- **Directions for this task**: Please retype the listing below word for word and exclude its images.

- **Data for this task**:
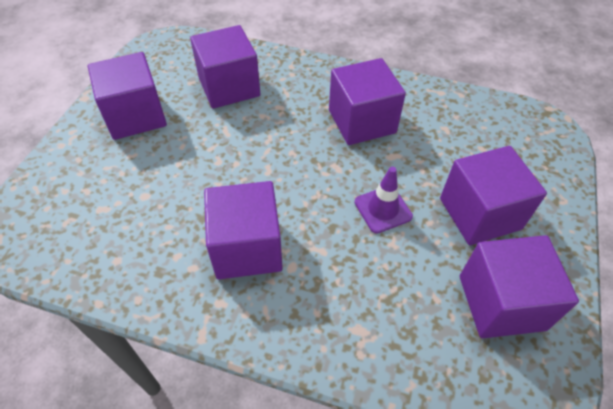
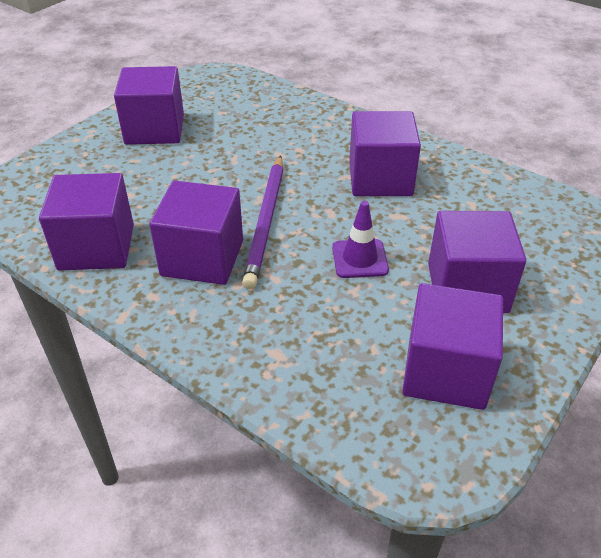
camera: 20 degrees right, 10 degrees down
(229, 87) = (257, 123): purple cube -> purple cube (96, 247)
(286, 192) = (266, 221): none -> purple pencil

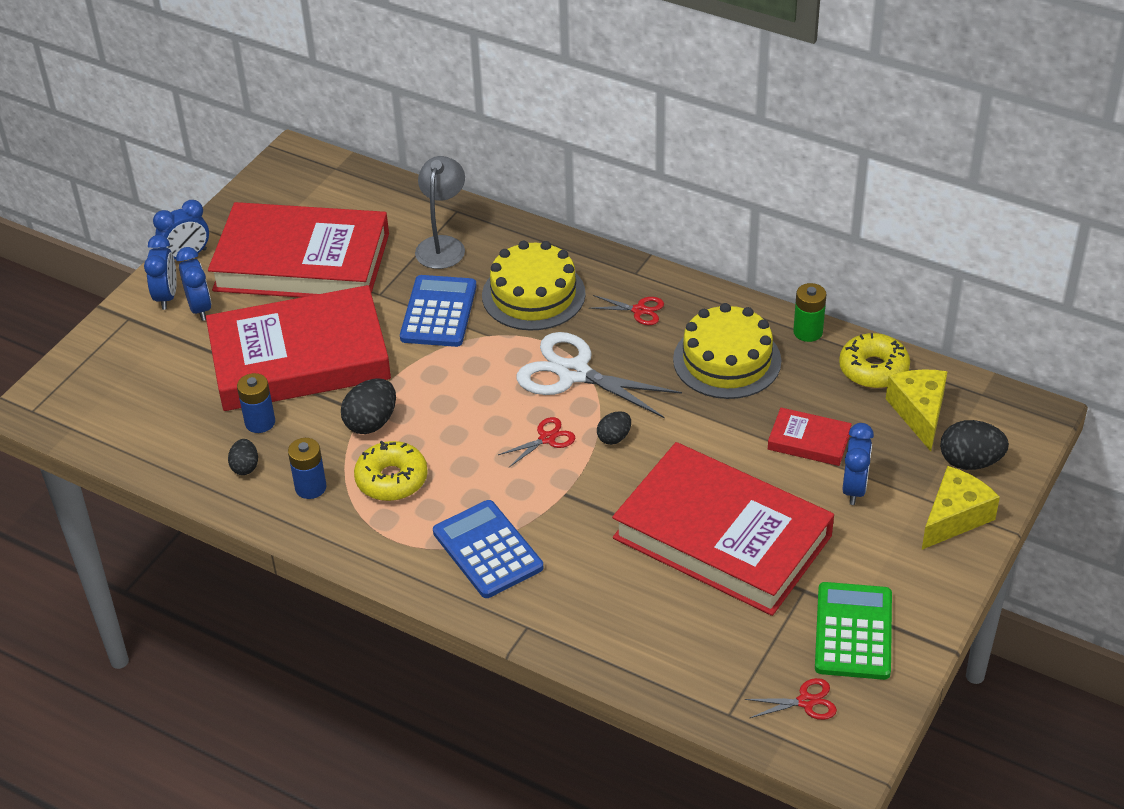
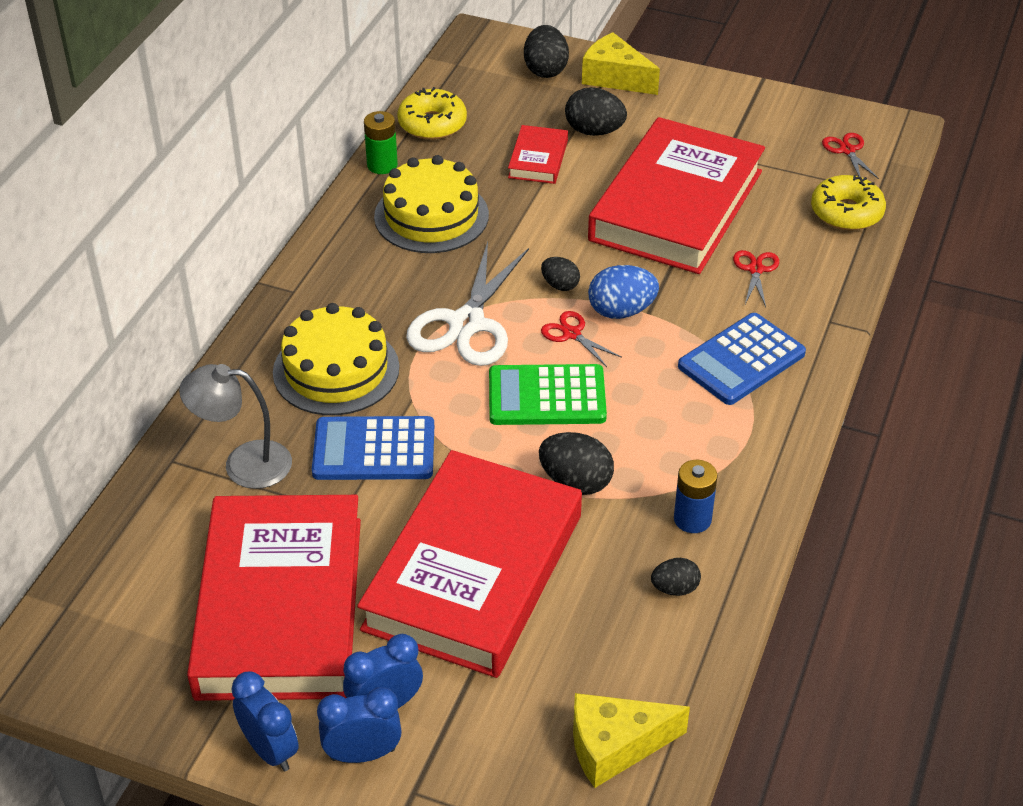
camera: 100 degrees left, 0 degrees up
(260, 422) = (596, 589): blue battery -> none
(299, 358) = (474, 572): red book -> red book turned 45 degrees clockwise
(391, 479) = (662, 450): yellow donut -> yellow donut (846, 212)
(571, 475) = (621, 311): none -> blue egg
(639, 310) = (358, 283): red scissors -> red scissors (755, 269)
(853, 632) = (762, 128): green calculator -> green calculator (546, 396)
(854, 489) = (594, 131): blue clock -> black egg
(919, 413) = (488, 97): yellow cheese -> yellow cheese (615, 746)

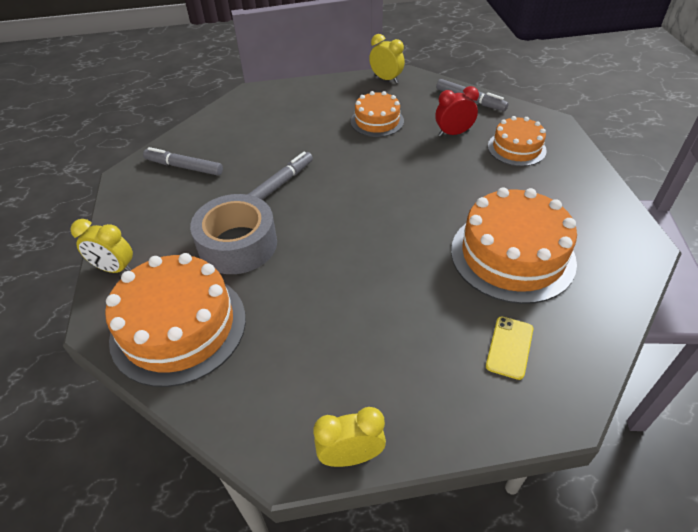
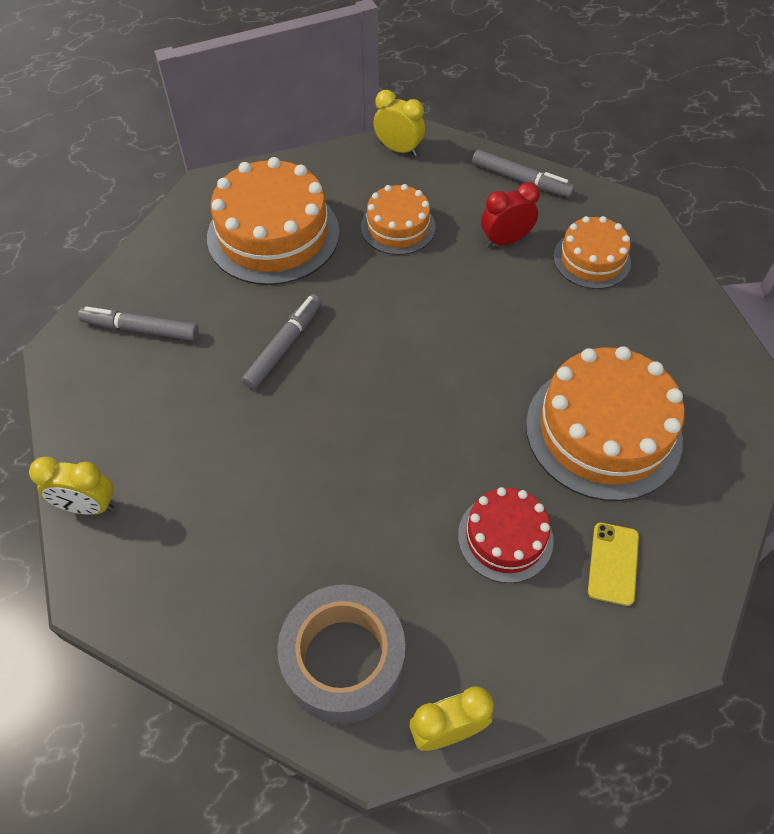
camera: 10 degrees left, 10 degrees up
(178, 327) = (198, 584): orange cake -> orange cake (273, 234)
(237, 244) = (246, 450): grey tape -> grey tape (343, 660)
(423, 320) = (505, 537): none -> red cake

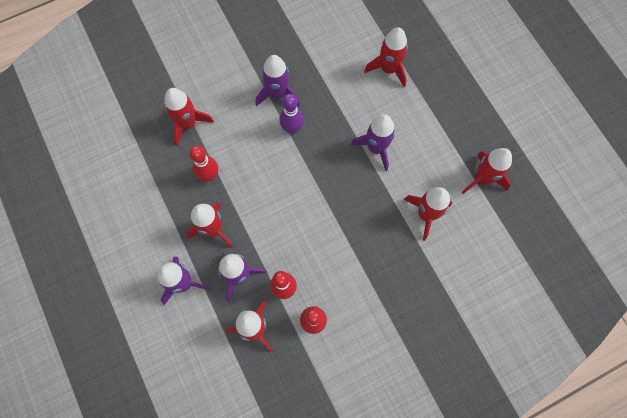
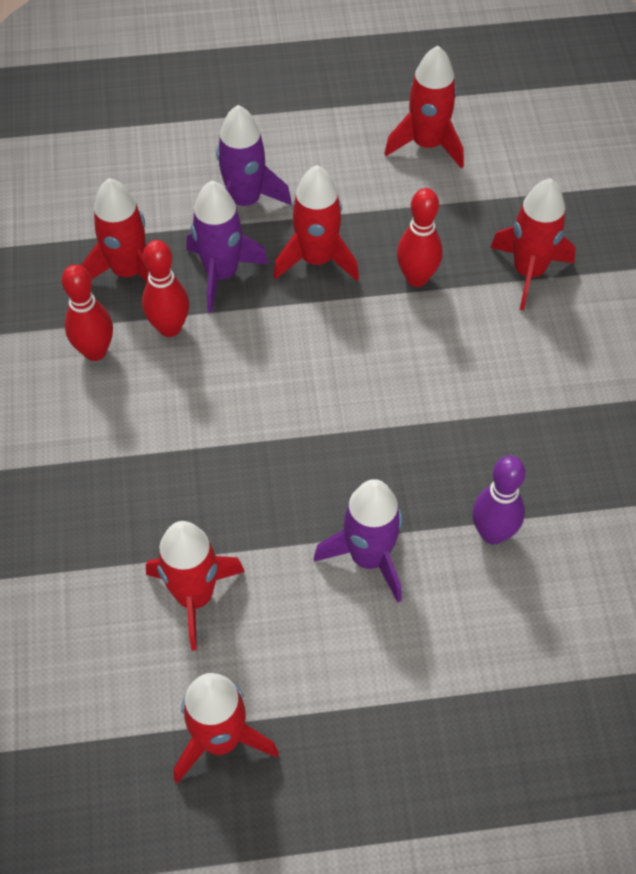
camera: 110 degrees right, 15 degrees down
(278, 94) = (547, 425): purple rocket -> none
(292, 128) = (464, 427): purple bowling pin -> purple bowling pin (492, 533)
(388, 69) = (544, 649): red rocket -> red rocket (427, 145)

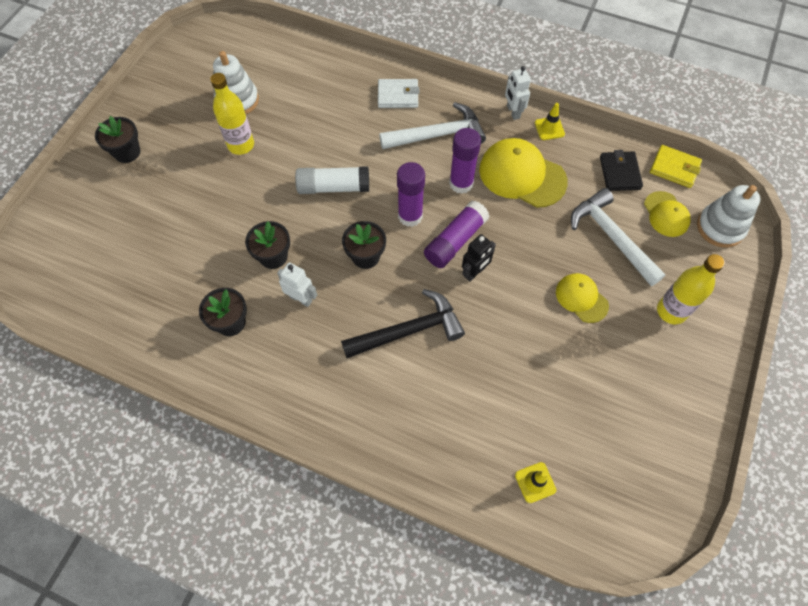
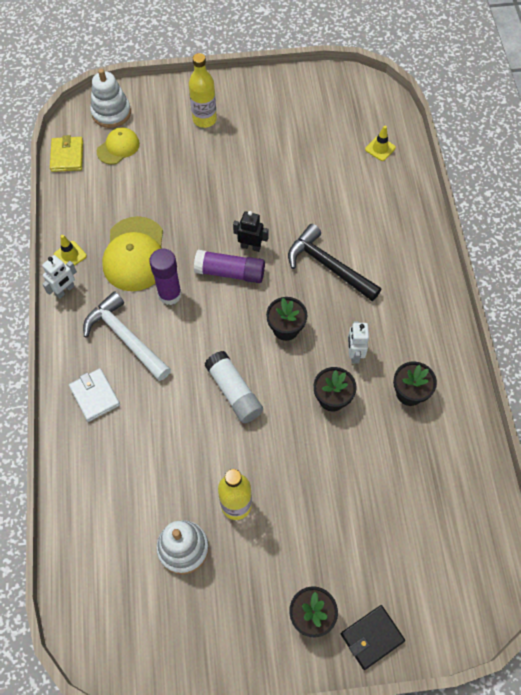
camera: 120 degrees left, 0 degrees up
(410, 216) = (226, 316): purple glue stick -> none
(581, 298) = (228, 172): yellow cap -> none
(611, 237) = (161, 173): white hammer -> none
(619, 173) = (93, 189): black wallet -> black wallet (372, 637)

- **Answer box**:
camera: 20 degrees right, 10 degrees down
(229, 87) = (257, 123): purple cube -> purple cube (96, 247)
(286, 192) = (266, 221): none -> purple pencil

camera: 100 degrees left, 0 degrees up
(260, 422) = (596, 589): blue battery -> none
(299, 358) = (474, 572): red book -> red book turned 45 degrees clockwise
(391, 479) = (662, 450): yellow donut -> yellow donut (846, 212)
(571, 475) = (621, 311): none -> blue egg
(639, 310) = (358, 283): red scissors -> red scissors (755, 269)
(853, 632) = (762, 128): green calculator -> green calculator (546, 396)
(854, 489) = (594, 131): blue clock -> black egg
(919, 413) = (488, 97): yellow cheese -> yellow cheese (615, 746)

camera: 10 degrees left, 10 degrees up
(178, 327) = (198, 584): orange cake -> orange cake (273, 234)
(237, 244) = (246, 450): grey tape -> grey tape (343, 660)
(423, 320) = (505, 537): none -> red cake

camera: 110 degrees right, 15 degrees down
(278, 94) = (547, 425): purple rocket -> none
(292, 128) = (464, 427): purple bowling pin -> purple bowling pin (492, 533)
(388, 69) = (544, 649): red rocket -> red rocket (427, 145)

camera: 120 degrees left, 0 degrees up
(410, 216) = (226, 316): purple glue stick -> none
(581, 298) = (228, 172): yellow cap -> none
(611, 237) = (161, 173): white hammer -> none
(619, 173) = (93, 189): black wallet -> black wallet (372, 637)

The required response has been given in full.